- Exercise -
In the data below, find every line with the word "MATRIX" and copy it out.
Source data Block Start
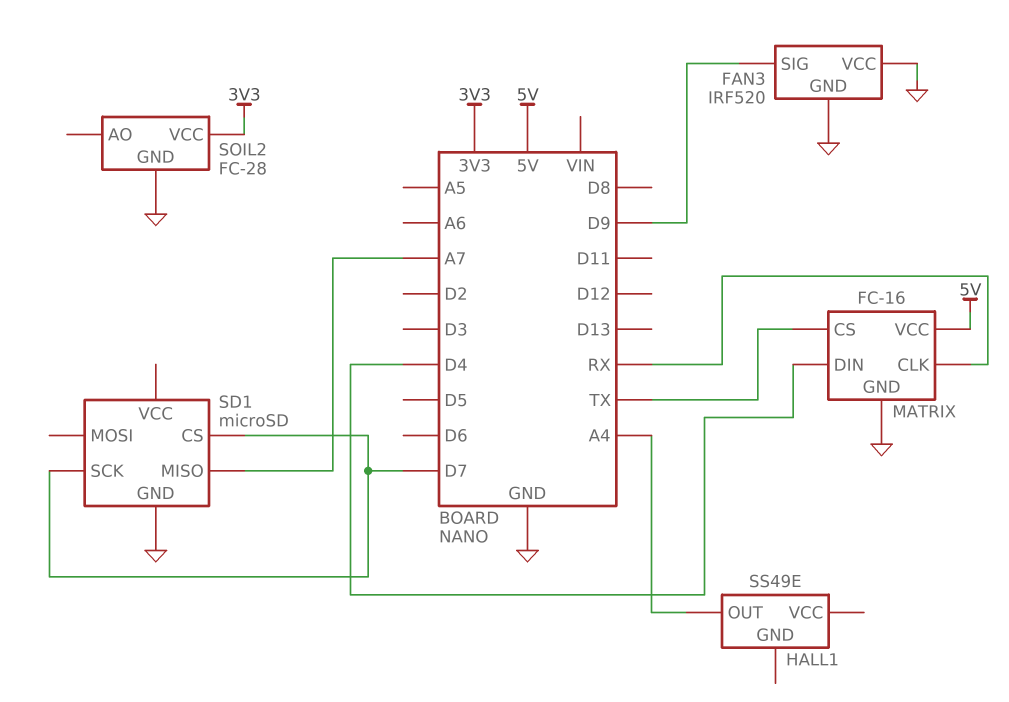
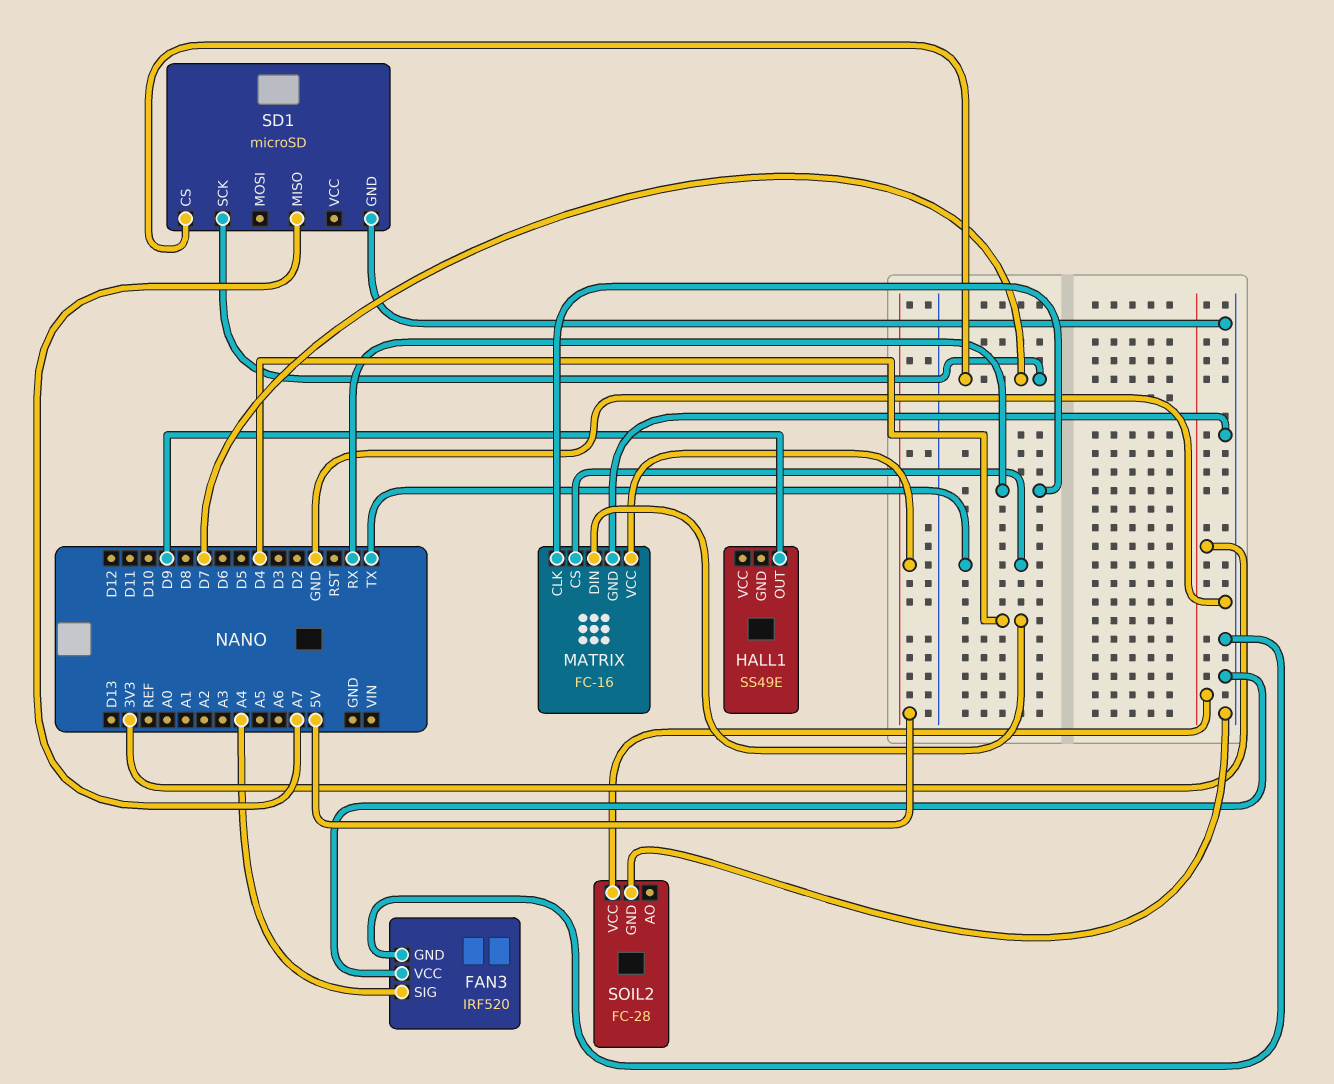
FAN3 pin SIG: D9 -> A4
HALL1 pin OUT: A4 -> D9

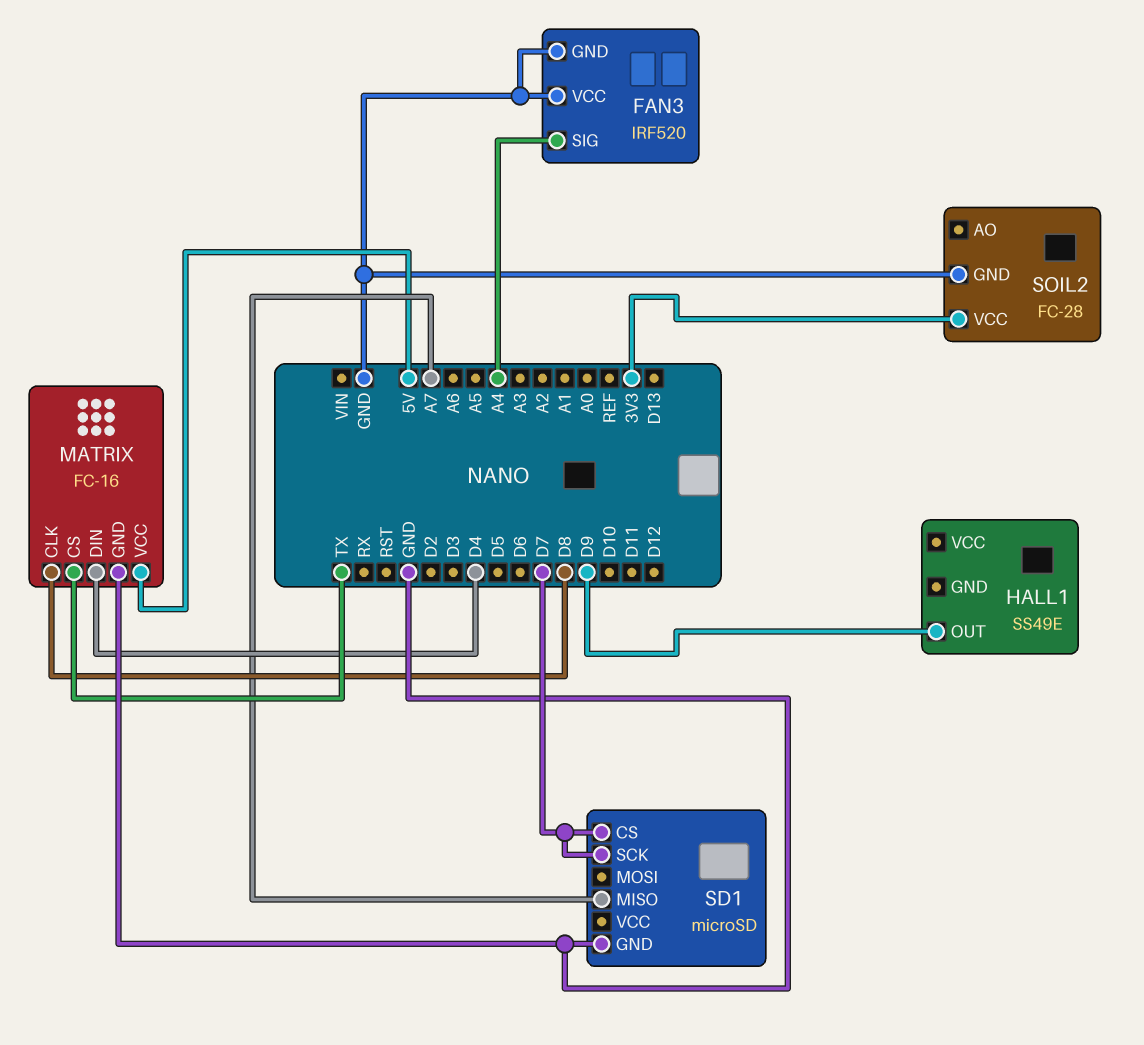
MATRIX pin CLK: RX -> D8

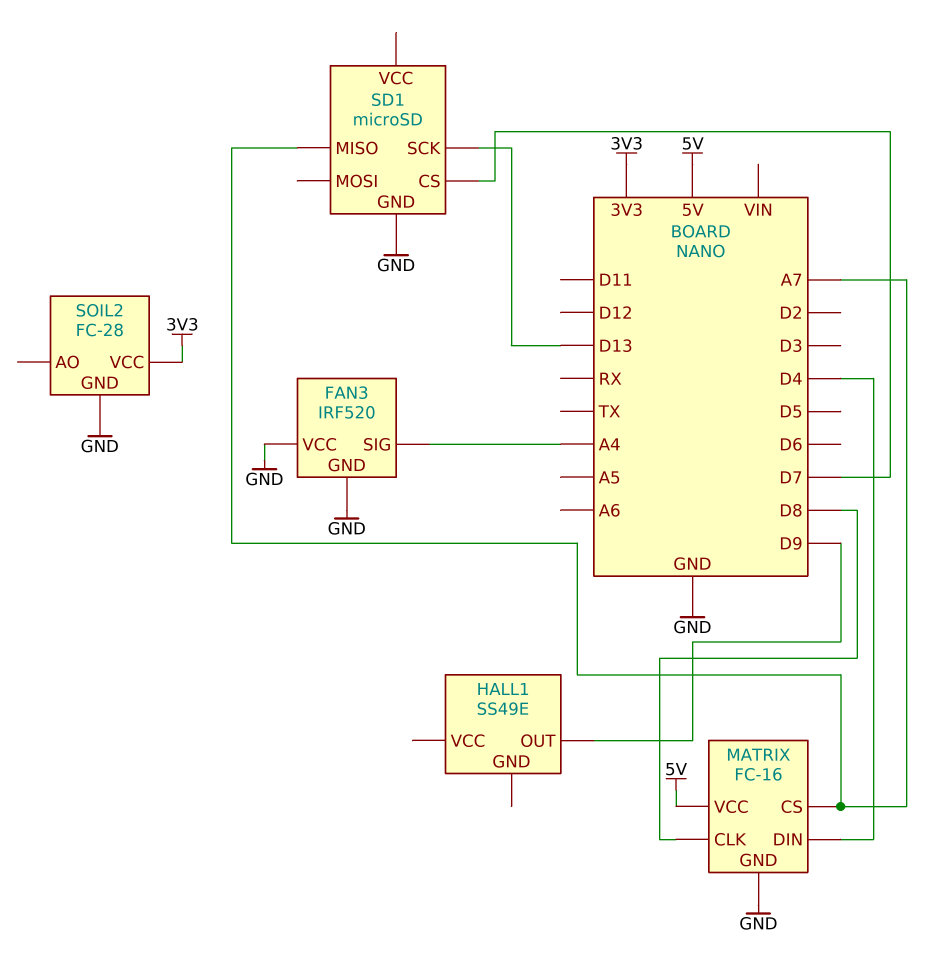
MATRIX pin CS: TX -> A7
SD1 pin SCK: D7 -> D13

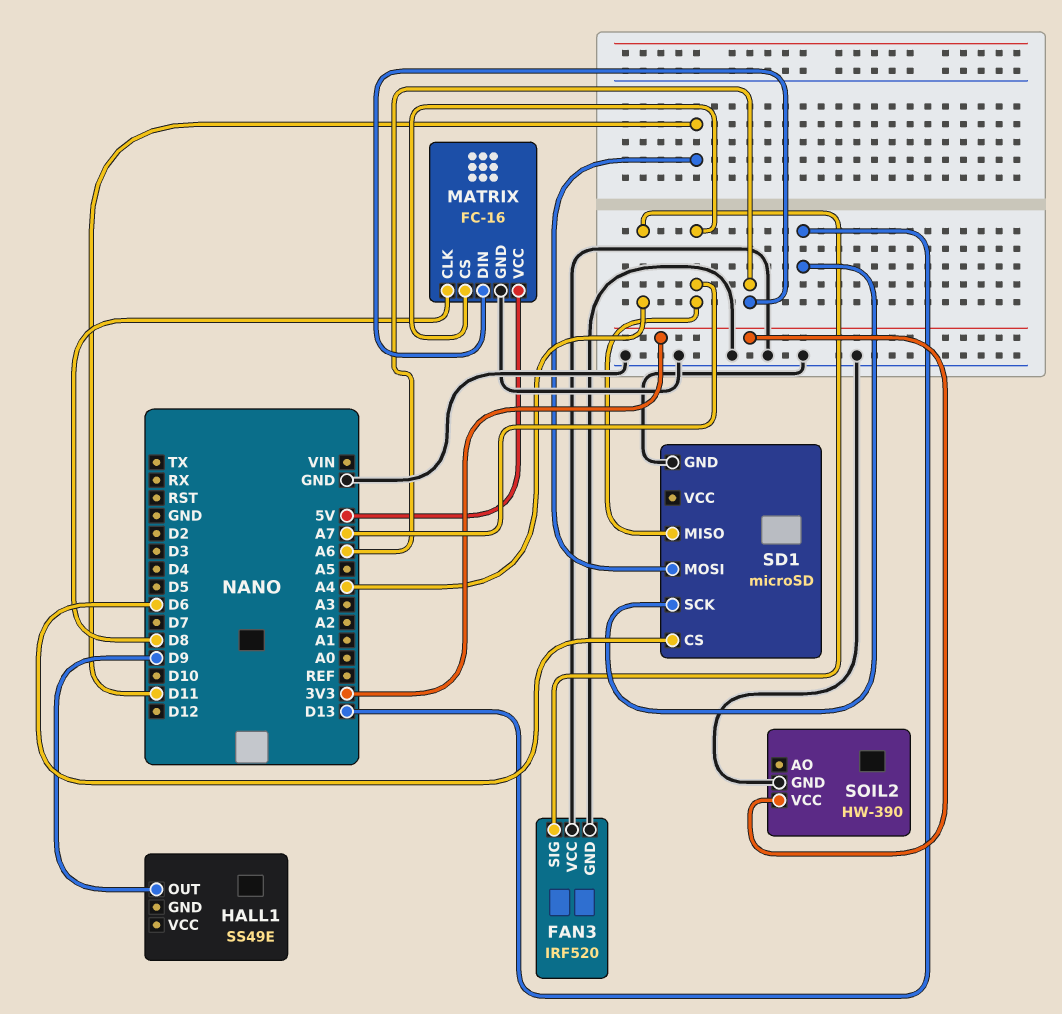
MATRIX pin DIN: D4 -> A6
SD1 pin CS: D7 -> D6
SD1 pin MOSI: none -> D11
SOIL2: FC-28 -> HW-390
Source data Block End
- Written response -
MATRIX pin CLK: RX -> D8
MATRIX pin CS: TX -> A7
MATRIX pin DIN: D4 -> A6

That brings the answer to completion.